> Exercise brief
When the line with "op=insert; now=black teddy" appears below, start repeating lines exactly, and keep going through the line with "op=insert; now=orange teddy"; add nothing outside that span.

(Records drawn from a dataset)
______________________________

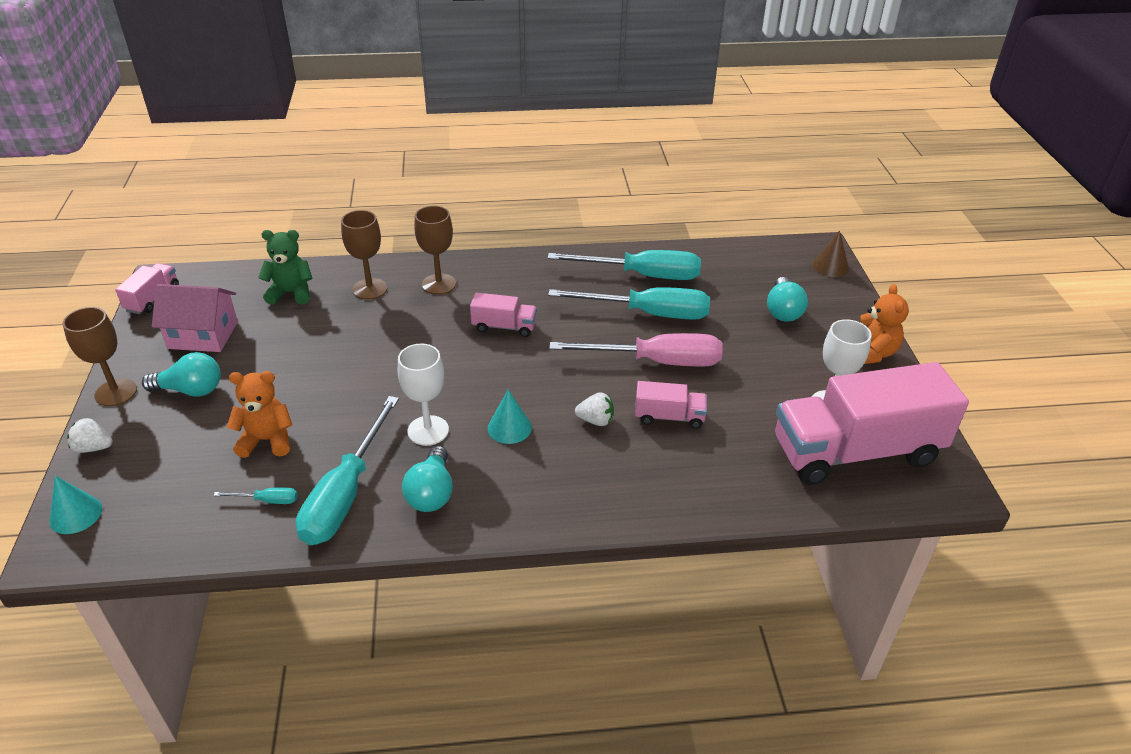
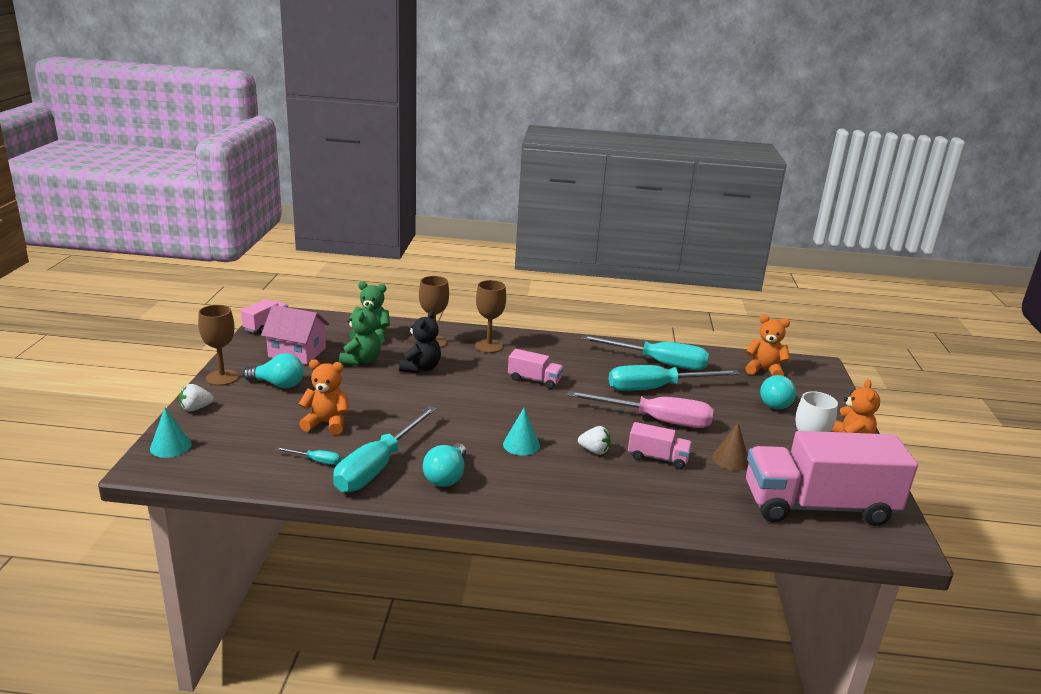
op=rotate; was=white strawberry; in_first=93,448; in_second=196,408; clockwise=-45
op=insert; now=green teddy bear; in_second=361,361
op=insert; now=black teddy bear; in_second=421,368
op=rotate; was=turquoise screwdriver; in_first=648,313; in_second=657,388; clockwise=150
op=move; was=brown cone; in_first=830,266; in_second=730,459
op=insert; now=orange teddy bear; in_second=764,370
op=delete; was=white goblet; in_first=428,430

______________________________

> Answer to this problem
op=insert; now=black teddy bear; in_second=421,368
op=rotate; was=turquoise screwdriver; in_first=648,313; in_second=657,388; clockwise=150
op=move; was=brown cone; in_first=830,266; in_second=730,459
op=insert; now=orange teddy bear; in_second=764,370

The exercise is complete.